_Assigned task_: Your task is to give the number of lines in the listing that include "degrees", and nothing else.

Top of Material provided

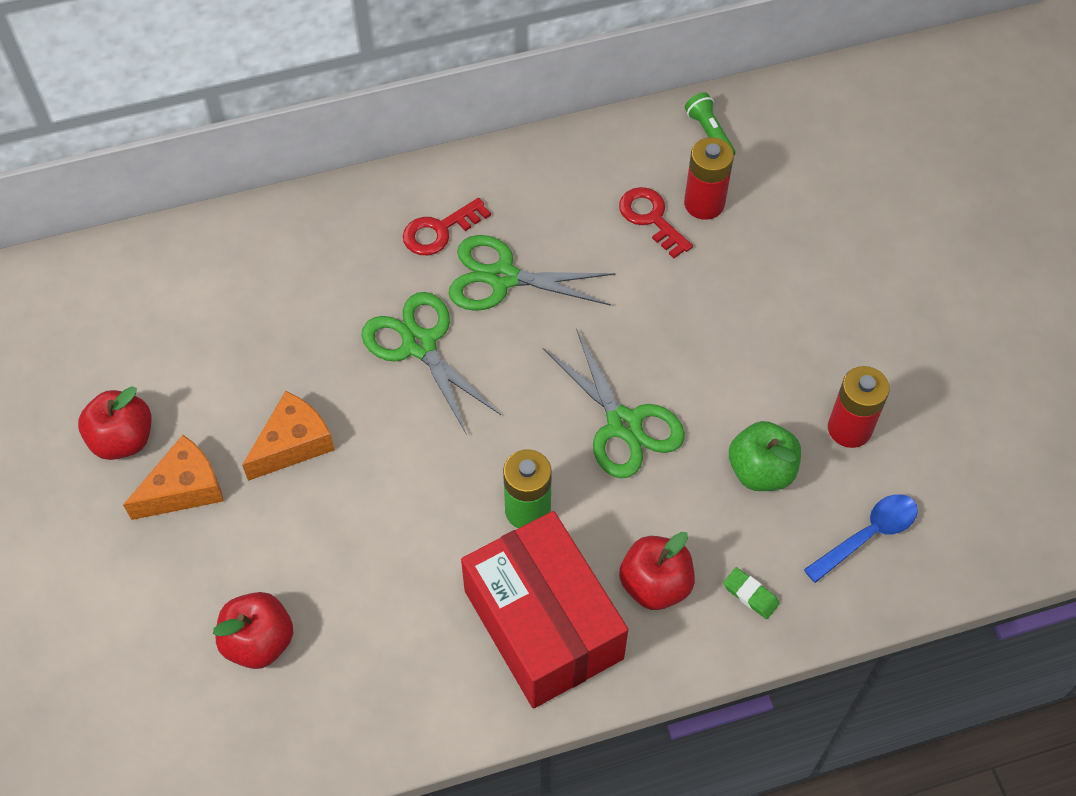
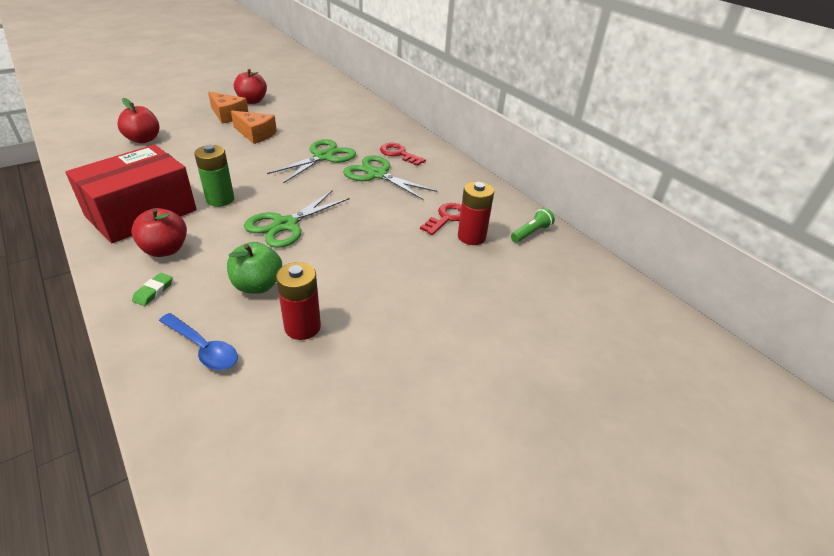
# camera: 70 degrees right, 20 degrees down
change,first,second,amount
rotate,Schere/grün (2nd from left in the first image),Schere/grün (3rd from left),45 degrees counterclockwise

Bottom of Material provided

_Answer box_: 2